-- Excerpted records follows --
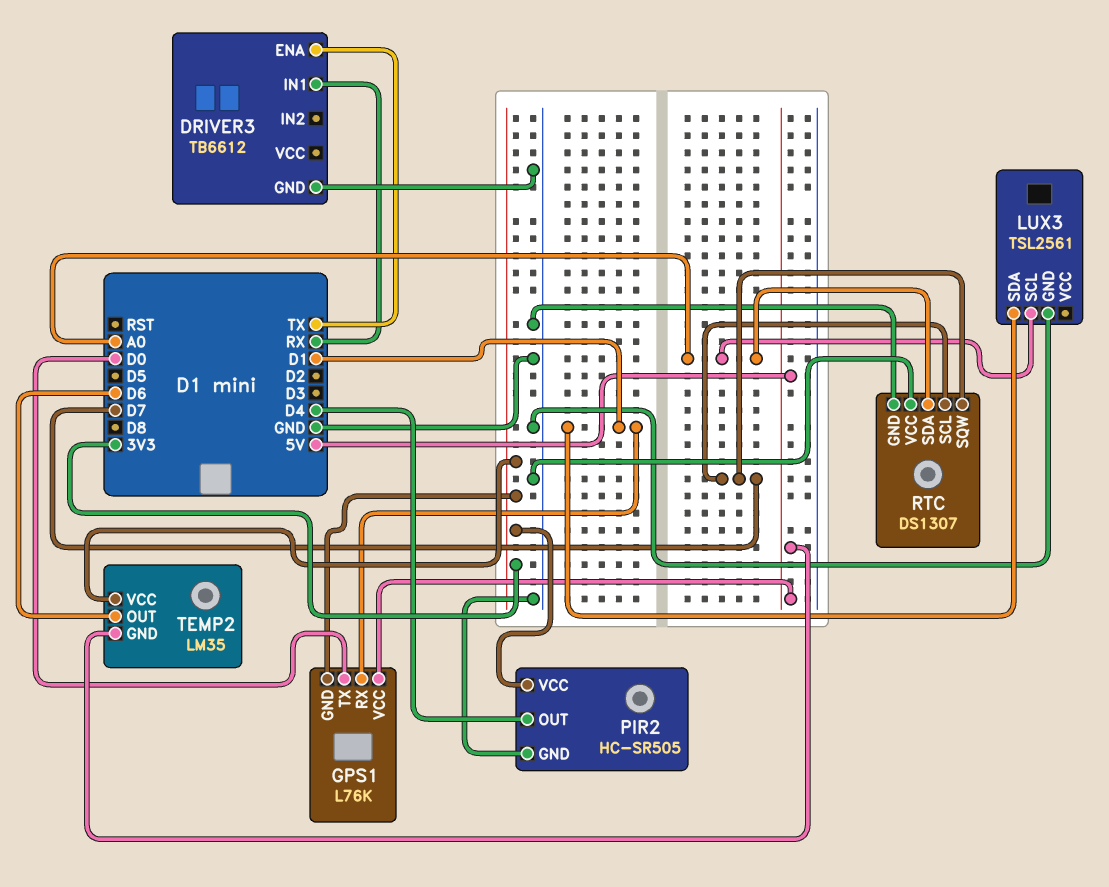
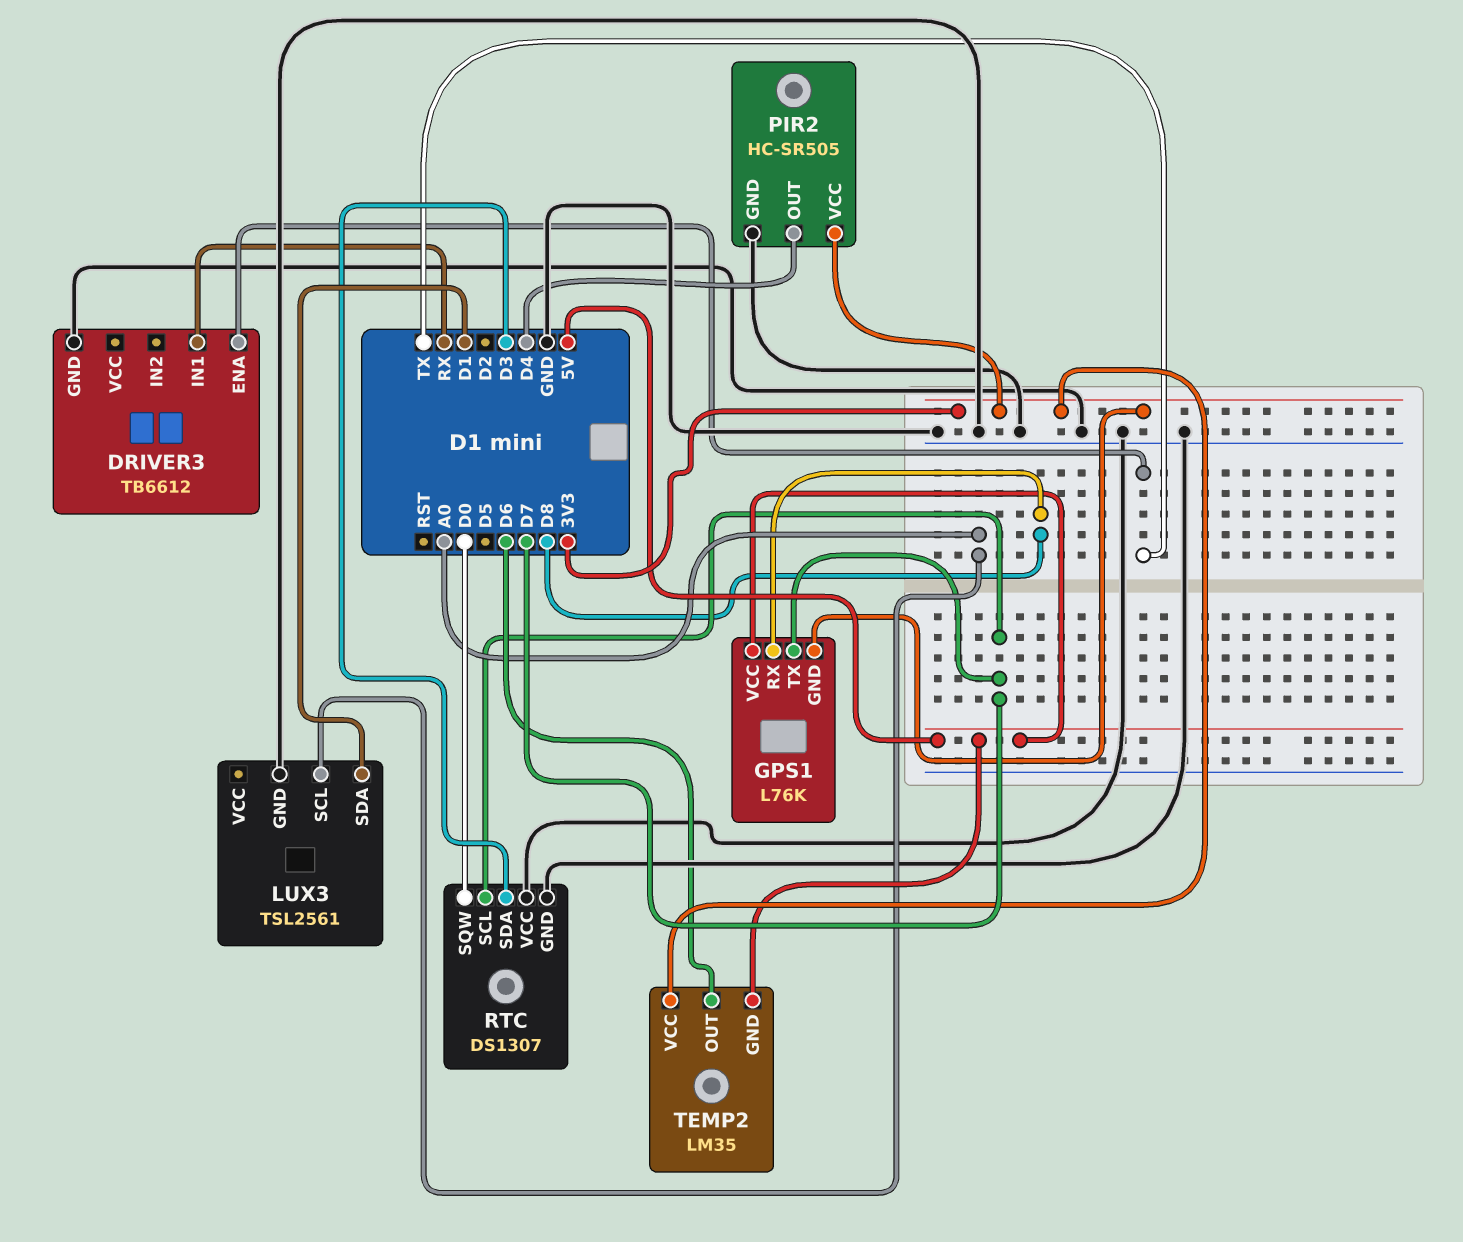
GPS1 pin RX: D1 -> D8
GPS1 pin TX: D0 -> D7
RTC pin SDA: A0 -> D3
RTC pin SQW: D7 -> D0

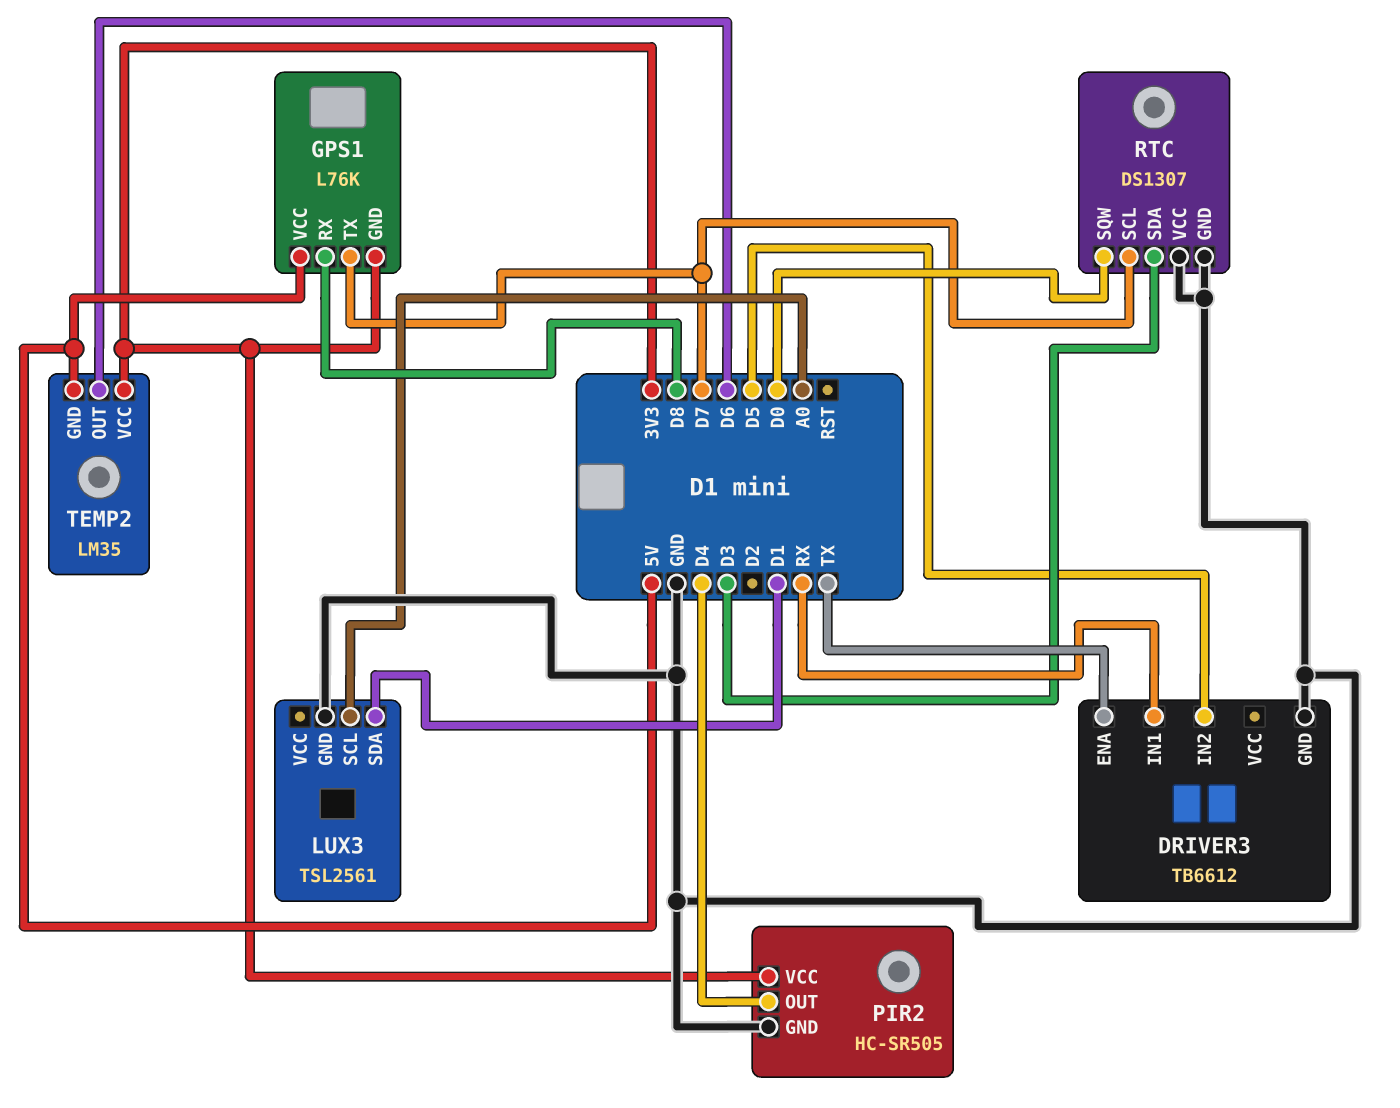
DRIVER3 pin IN2: none -> D5

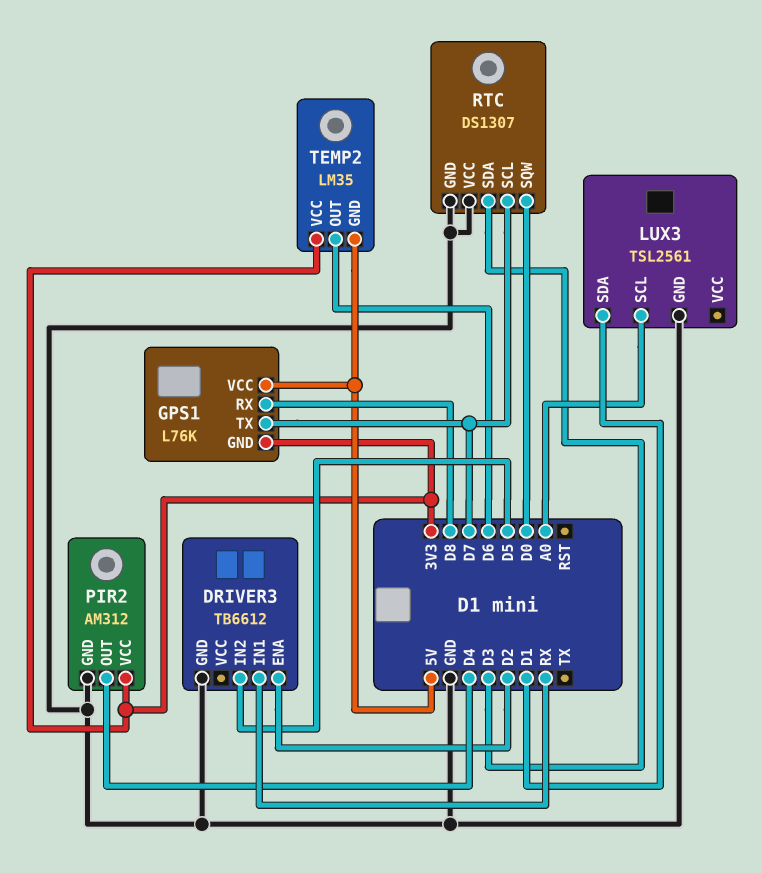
DRIVER3 pin ENA: TX -> D2
PIR2: HC-SR505 -> AM312

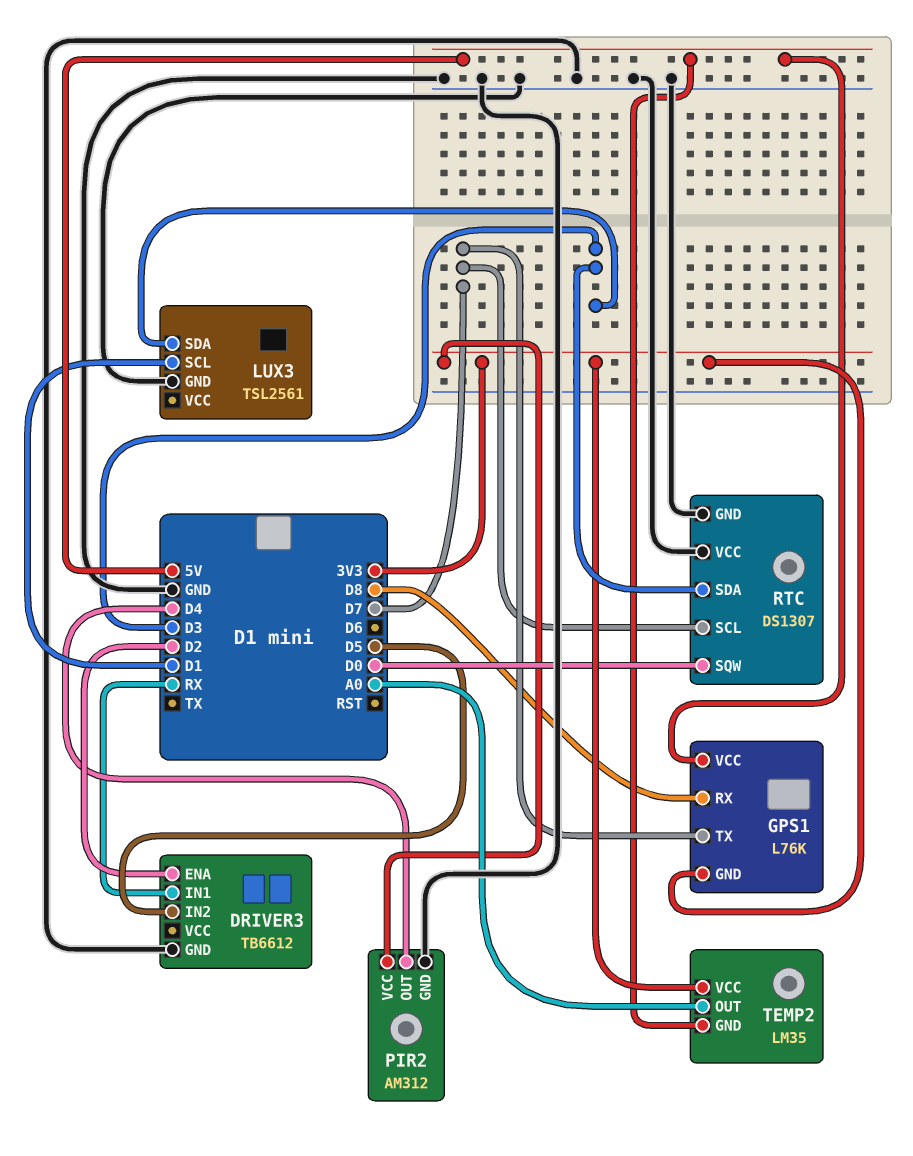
LUX3 pin SCL: A0 -> D1
LUX3 pin SDA: D1 -> D3
TEMP2 pin OUT: D6 -> A0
-- Excerpted records concluded --
• Task requirements: Everything in the data above gets copied exactly. Only the pictures are skipped.

• Response to this task:
GPS1 pin RX: D1 -> D8
GPS1 pin TX: D0 -> D7
RTC pin SDA: A0 -> D3
RTC pin SQW: D7 -> D0

DRIVER3 pin IN2: none -> D5

DRIVER3 pin ENA: TX -> D2
PIR2: HC-SR505 -> AM312

LUX3 pin SCL: A0 -> D1
LUX3 pin SDA: D1 -> D3
TEMP2 pin OUT: D6 -> A0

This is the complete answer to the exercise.